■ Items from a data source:
== Segment start ==

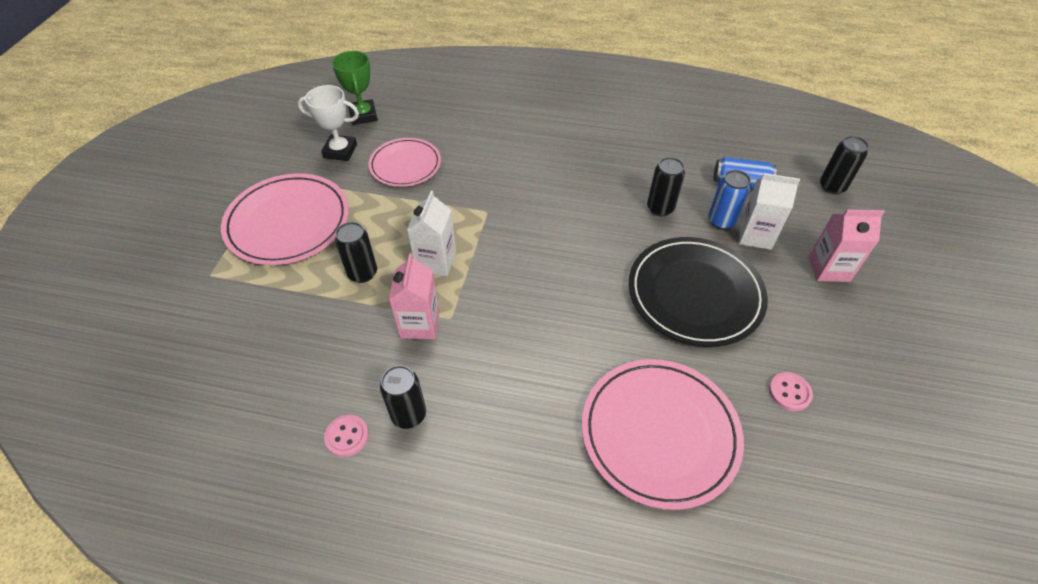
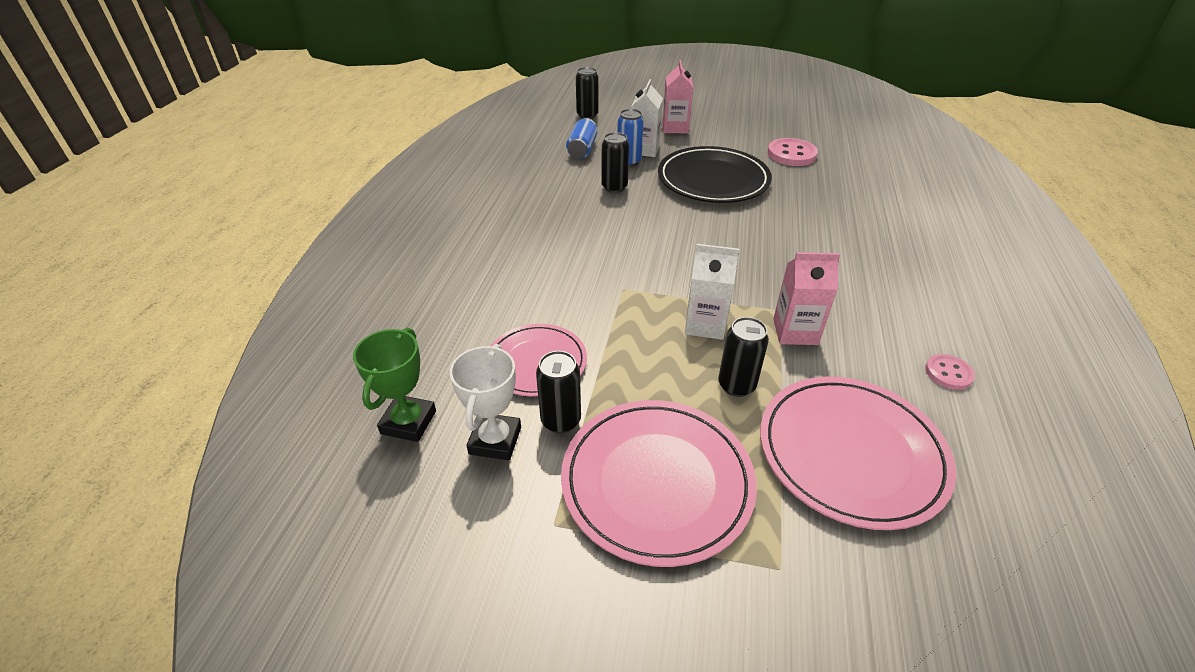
camera: 90 degrees left, 10 degrees down
(363, 115) = (408, 422): green trophy -> green trophy turned 60 degrees counterclockwise
(409, 415) = (902, 332): black can -> black can (561, 420)
(659, 433) = (850, 204): pink plate -> pink plate (851, 453)
(789, 392) = (791, 154): pink button -> pink button, size x1.69

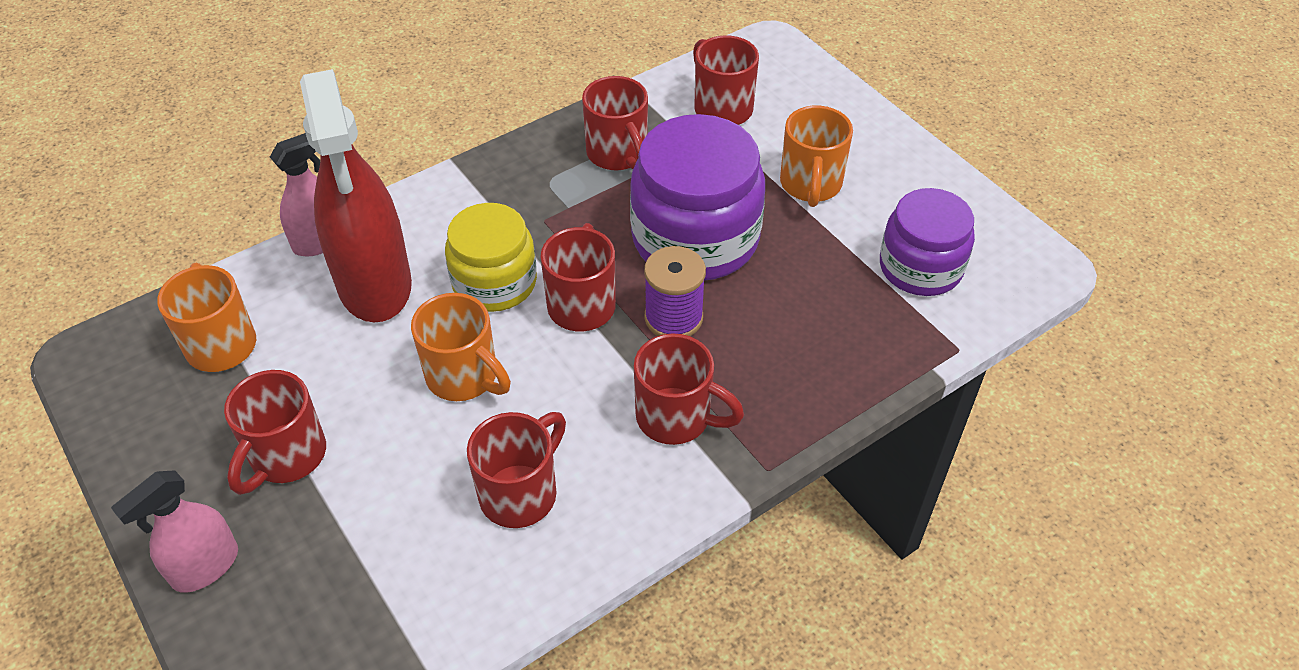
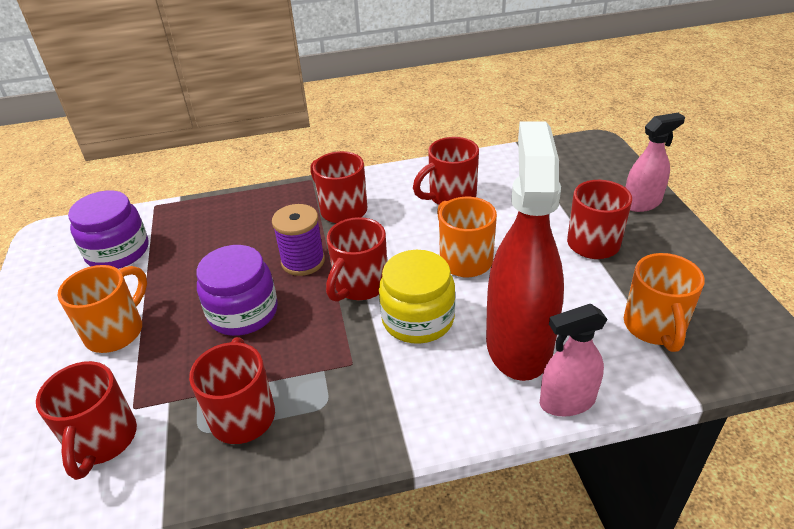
camera: 155 degrees left, 10 degrees down
(695, 238) = (243, 312): purple jar -> purple jar, size x0.65

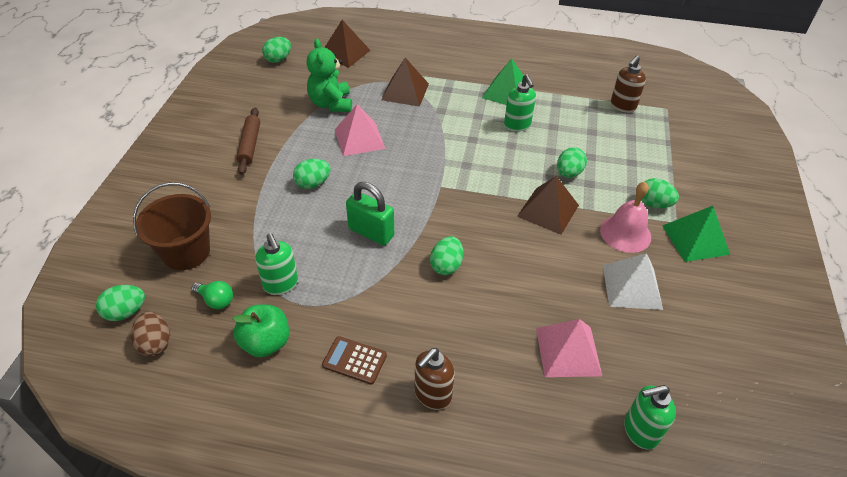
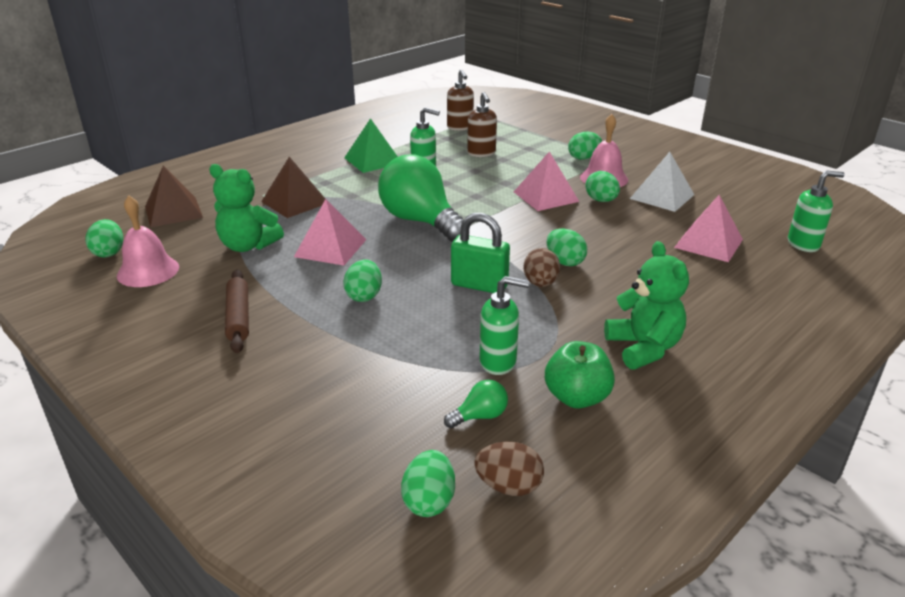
camera: 55 degrees left, 15 degrees down
(186, 252) = (372, 419): brown bucket -> none
(250, 145) = (239, 317): brown rolling pin -> brown rolling pin turned 45 degrees clockwise
(271, 84) = (148, 271): none -> pink bell
(354, 360) = (643, 348): brown calculator -> green teddy bear
(371, 232) = (479, 285): green padlock -> green padlock turned 45 degrees clockwise
(401, 264) = (540, 283): none -> brown egg
(432, 395) = (714, 319): brown soap dispenser -> brown soap dispenser (481, 153)
(436, 161) = (420, 221): none -> green light bulb
(548, 210) = (546, 196): brown pyramid -> pink pyramid
(568, 173) = (511, 173): green egg -> green egg (601, 200)
(640, 431) = (803, 244): green soap dispenser -> green soap dispenser turned 120 degrees counterclockwise
(695, 239) = (635, 159): green pyramid -> none

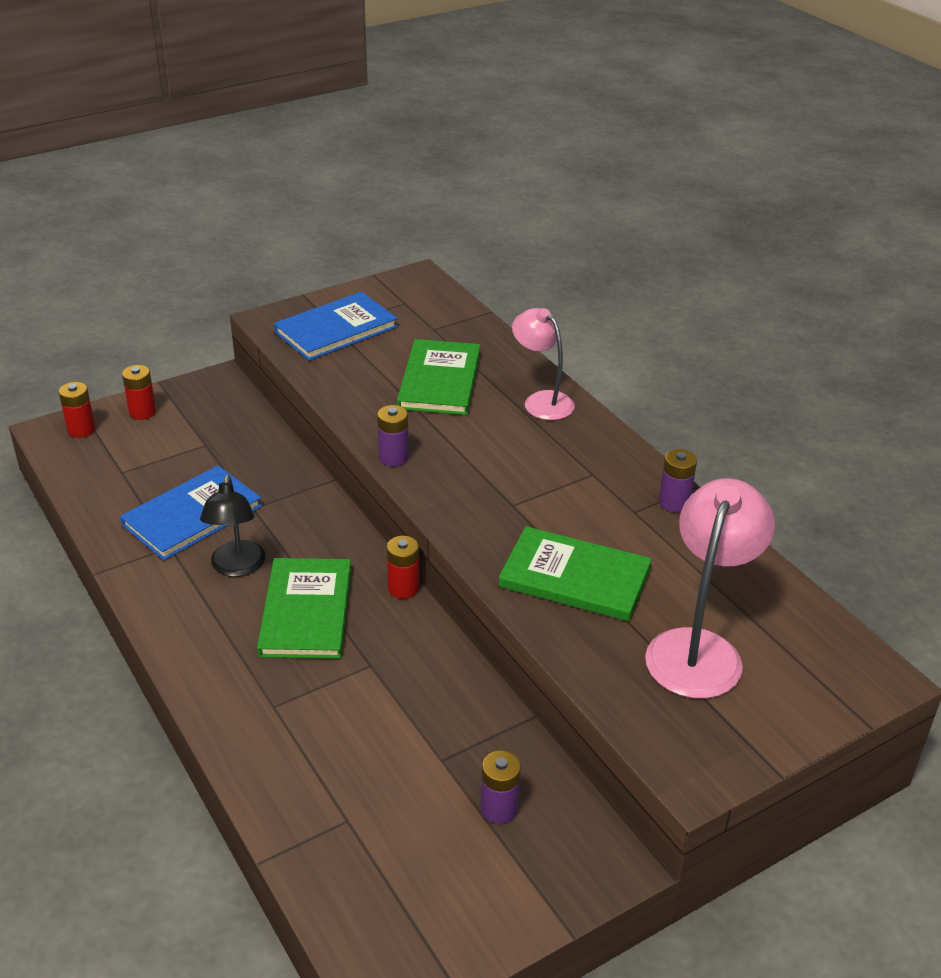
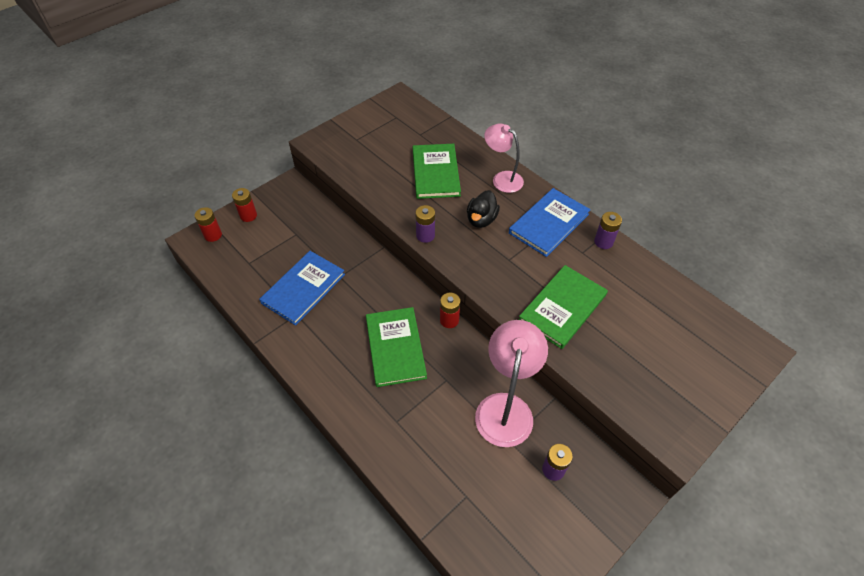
camera: 10 degrees left, 15 degrees up
(237, 567) = (343, 322): black lamp -> none
(336, 329) = (359, 143): blue book -> blue book (549, 223)
(488, 449) = (481, 220): none -> black duck
(575, 577) = (562, 307): green book -> green book turned 60 degrees counterclockwise
(699, 648) = (651, 347): pink lamp -> pink lamp (505, 407)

== Segment end ==

■ Prompt:
For each line in the data that contains the string "size", give a copy of that line.

■ Output for this task:
(789, 392) = (791, 154): pink button -> pink button, size x1.69
(695, 238) = (243, 312): purple jar -> purple jar, size x0.65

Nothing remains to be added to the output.